• DATA IN THIS EXERCISE:
* * * * * * *

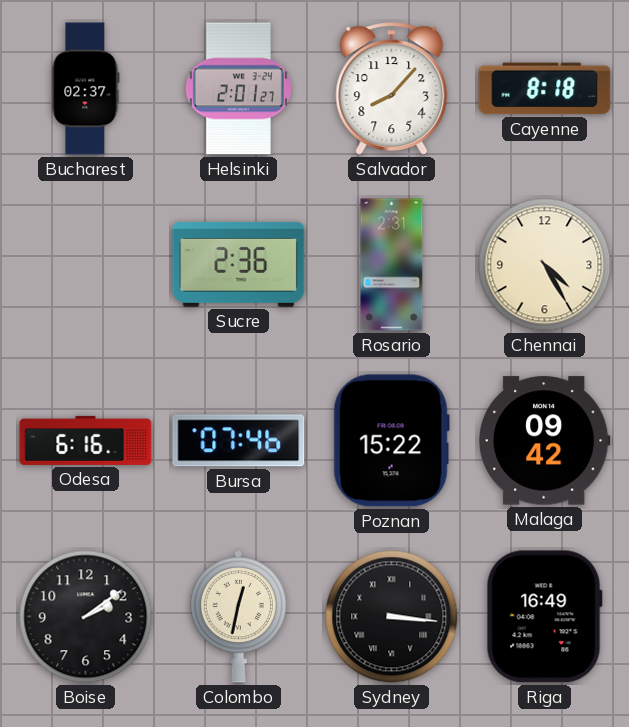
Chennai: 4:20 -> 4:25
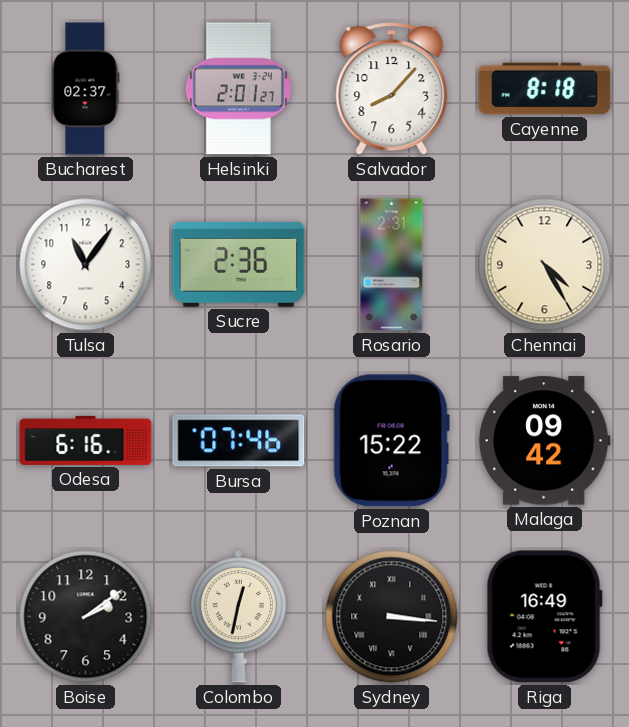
Tulsa: none -> 11:06
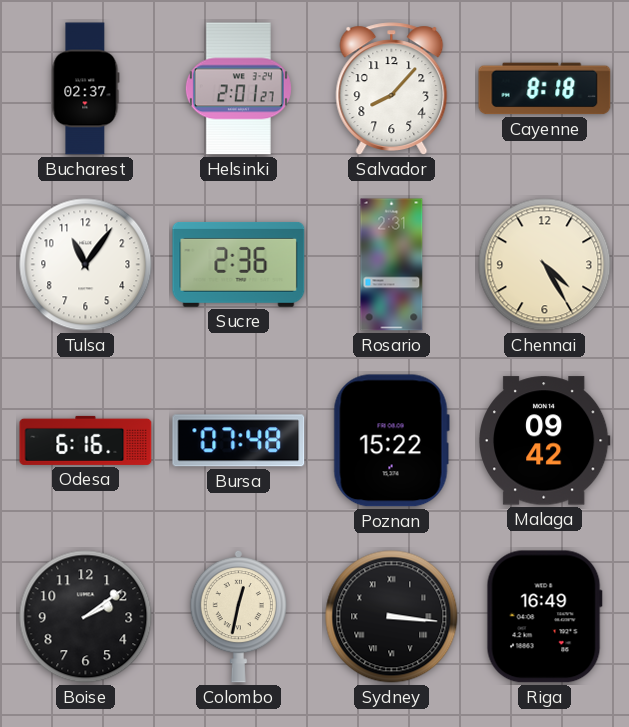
Bursa: 07:46 -> 07:48
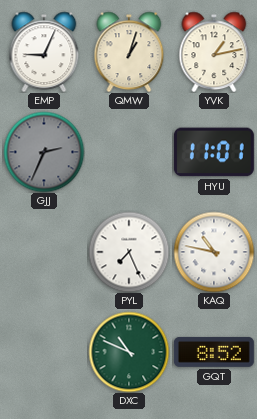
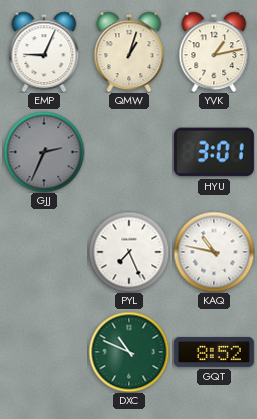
HYU: 11:01 -> 3:01
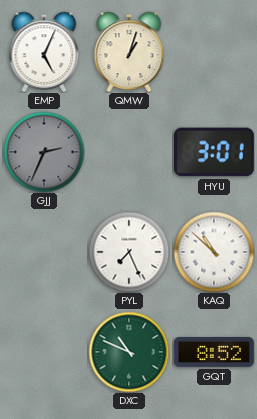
EMP: 9:04 -> 5:04
YVK: 1:13 -> none
KAQ: 10:47 -> 10:52
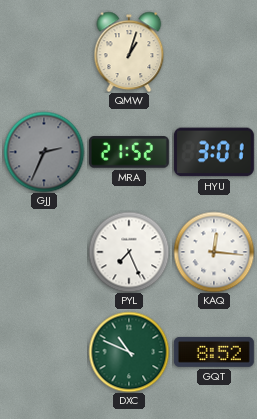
EMP: 5:04 -> none
MRA: none -> 21:52
KAQ: 10:52 -> 12:16
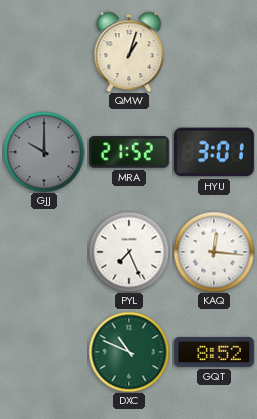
GJJ: 2:34 -> 10:00
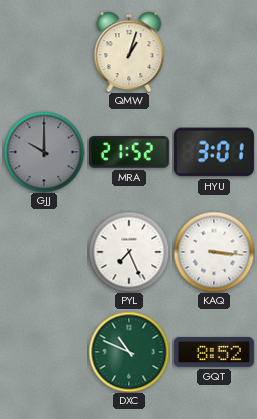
KAQ: 12:16 -> 3:16
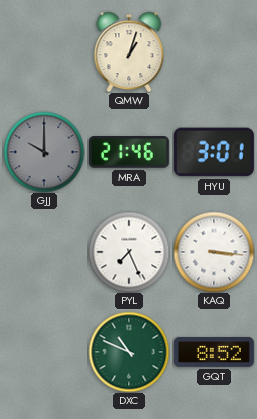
MRA: 21:52 -> 21:46
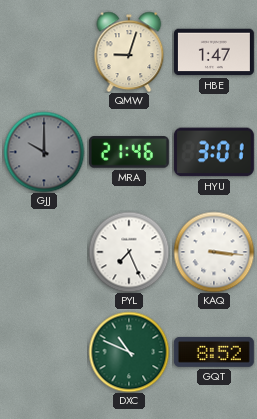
QMW: 1:03 -> 9:03
HBE: none -> 1:47
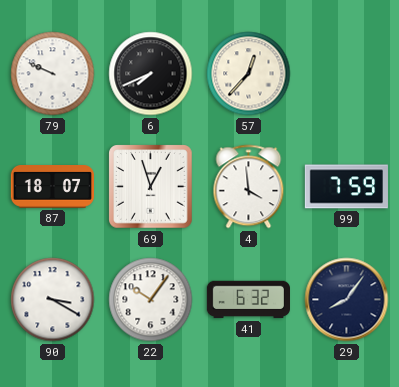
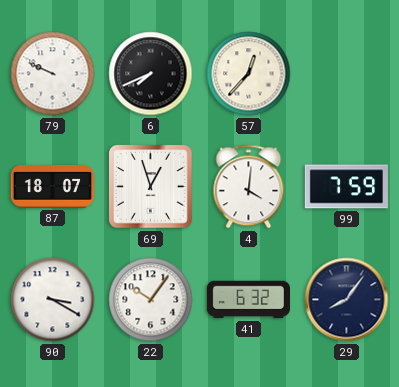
4: 3:59 -> 4:01
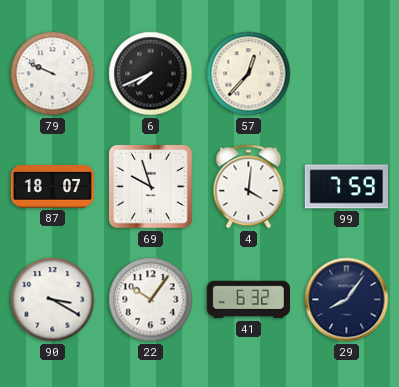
69: 12:57 -> 9:57
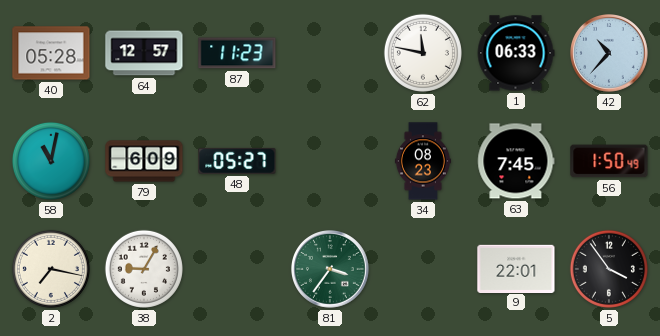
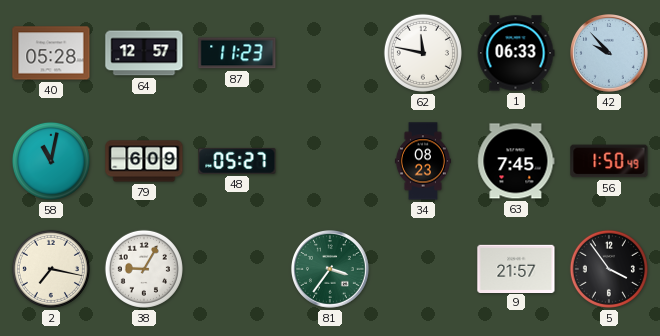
42: 10:37 -> 9:53
9: 22:01 -> 21:57
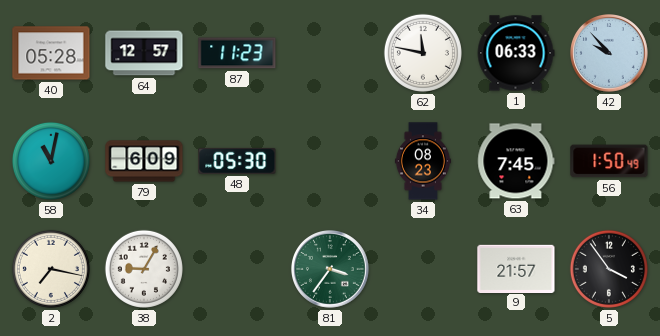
48: 05:27 -> 05:30
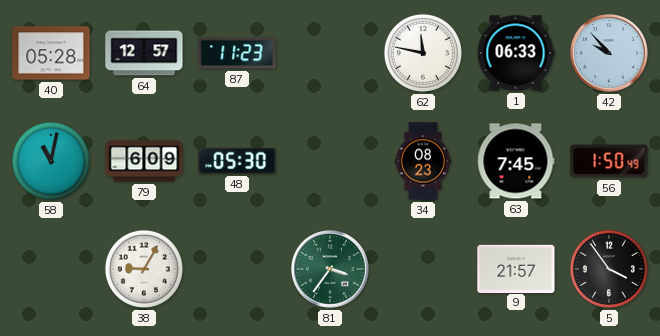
2: 7:17 -> none
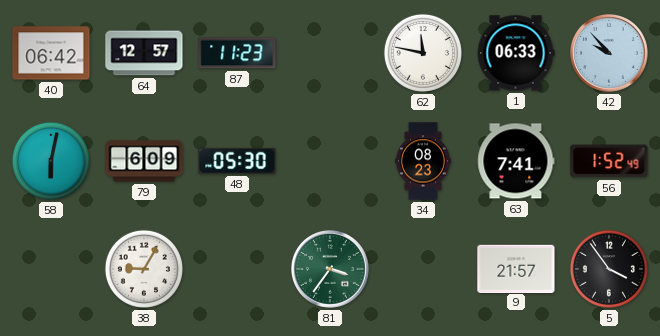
40: 05:28 -> 06:42
58: 11:02 -> 6:02
63: 7:45 -> 7:41
56: 1:50 -> 1:52
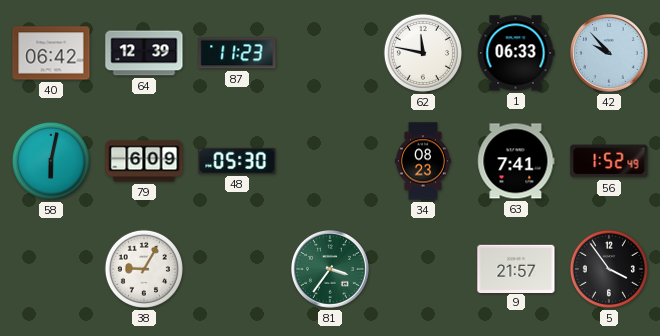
64: 12:57 -> 12:39
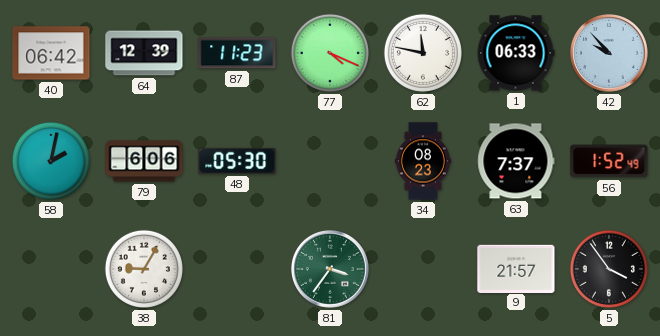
77: none -> 4:19
58: 6:02 -> 2:02
79: 6:09 -> 6:06
63: 7:41 -> 7:37
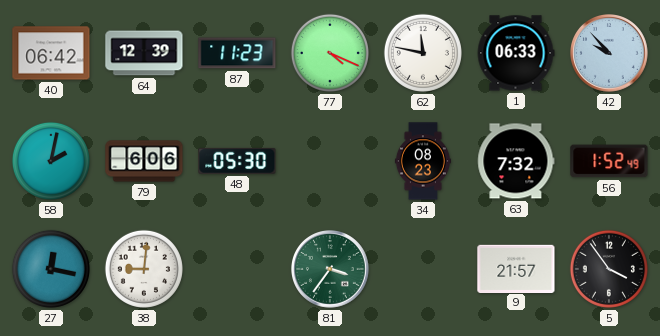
63: 7:37 -> 7:32
27: none -> 12:17
38: 9:05 -> 9:01
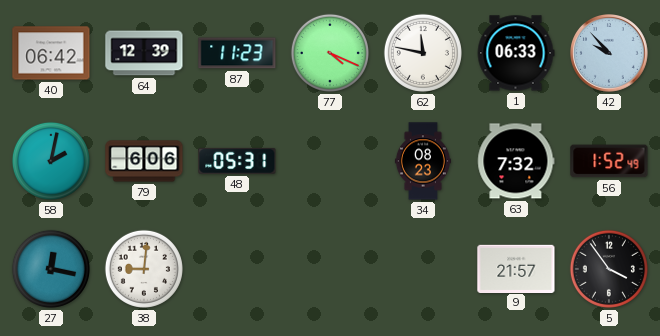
48: 05:30 -> 05:31
81: 3:36 -> none
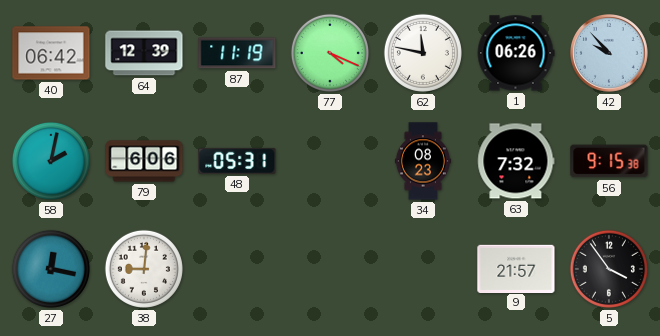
87: 11:23 -> 11:19
1: 06:33 -> 06:26
56: 1:52 -> 9:15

* * * * * * *

• DO THIS: Copy all the entries above, substituting "no time" for every occurrence of "none" and keeping everything else unchanged. Leave the pictures out of your answer.

• OUTPUT:
Chennai: 4:20 -> 4:25
Tulsa: no time -> 11:06
Bursa: 07:46 -> 07:48
HYU: 11:01 -> 3:01
EMP: 9:04 -> 5:04
YVK: 1:13 -> no time
KAQ: 10:47 -> 10:52
EMP: 5:04 -> no time
MRA: no time -> 21:52
KAQ: 10:52 -> 12:16
GJJ: 2:34 -> 10:00
KAQ: 12:16 -> 3:16
MRA: 21:52 -> 21:46
QMW: 1:03 -> 9:03
HBE: no time -> 1:47
4: 3:59 -> 4:01
69: 12:57 -> 9:57
42: 10:37 -> 9:53
9: 22:01 -> 21:57
48: 05:27 -> 05:30
2: 7:17 -> no time
40: 05:28 -> 06:42
58: 11:02 -> 6:02
63: 7:45 -> 7:41
56: 1:50 -> 1:52
64: 12:57 -> 12:39
77: no time -> 4:19
58: 6:02 -> 2:02
79: 6:09 -> 6:06
63: 7:41 -> 7:37
63: 7:37 -> 7:32
27: no time -> 12:17
38: 9:05 -> 9:01
48: 05:30 -> 05:31
81: 3:36 -> no time
87: 11:23 -> 11:19
1: 06:33 -> 06:26
56: 1:52 -> 9:15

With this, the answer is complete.